Data supplied>
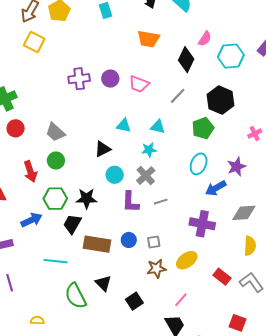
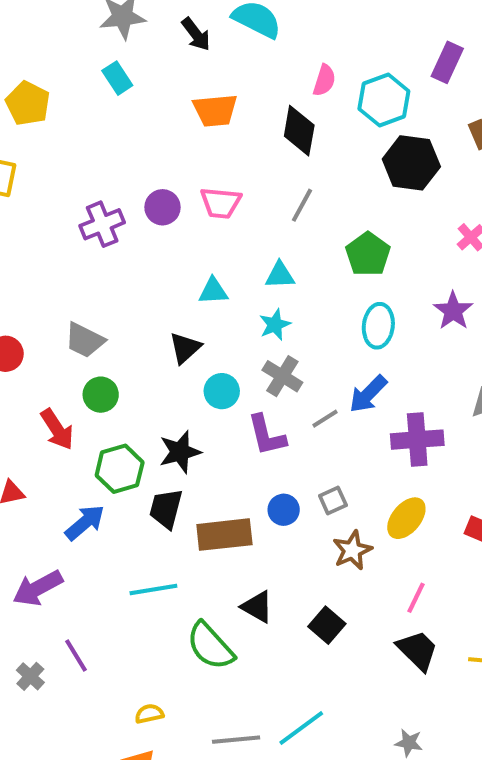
black hexagon: (220, 100) -> (411, 163), moved
blue arrow: (216, 188) -> (368, 394), moved

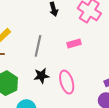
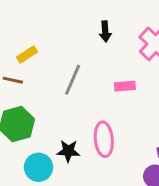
black star: (41, 76) -> (68, 151), moved

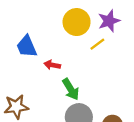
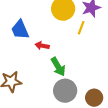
yellow line: (97, 44) -> (81, 28), turned -32

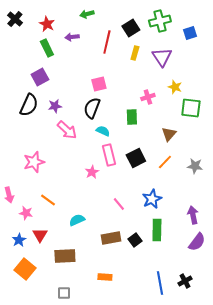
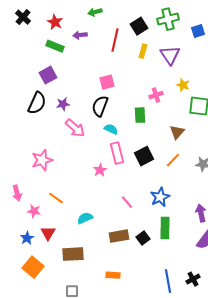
green rectangle: (47, 48) -> (55, 46), turned -42

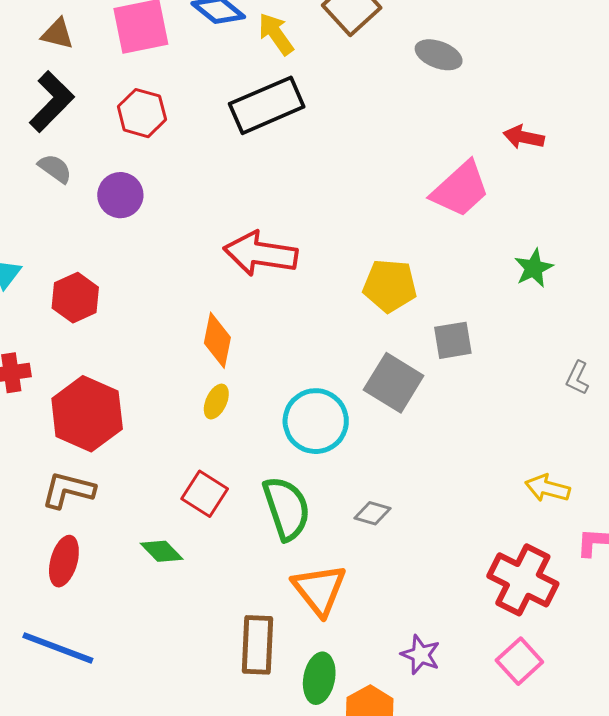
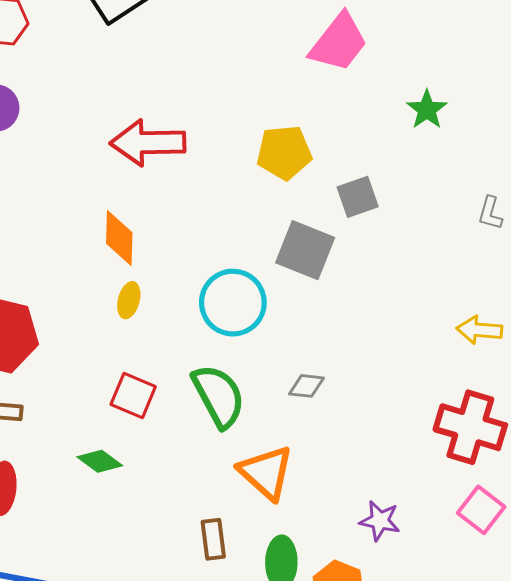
brown rectangle: (258, 645) -> (213, 539), size x0.7

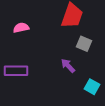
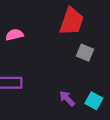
purple arrow: (68, 66) -> (67, 99), moved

Work task>
Copy each line of the listing that includes "black".

Task solution>
black hexagon: (220, 100) -> (411, 163), moved
black star: (41, 76) -> (68, 151), moved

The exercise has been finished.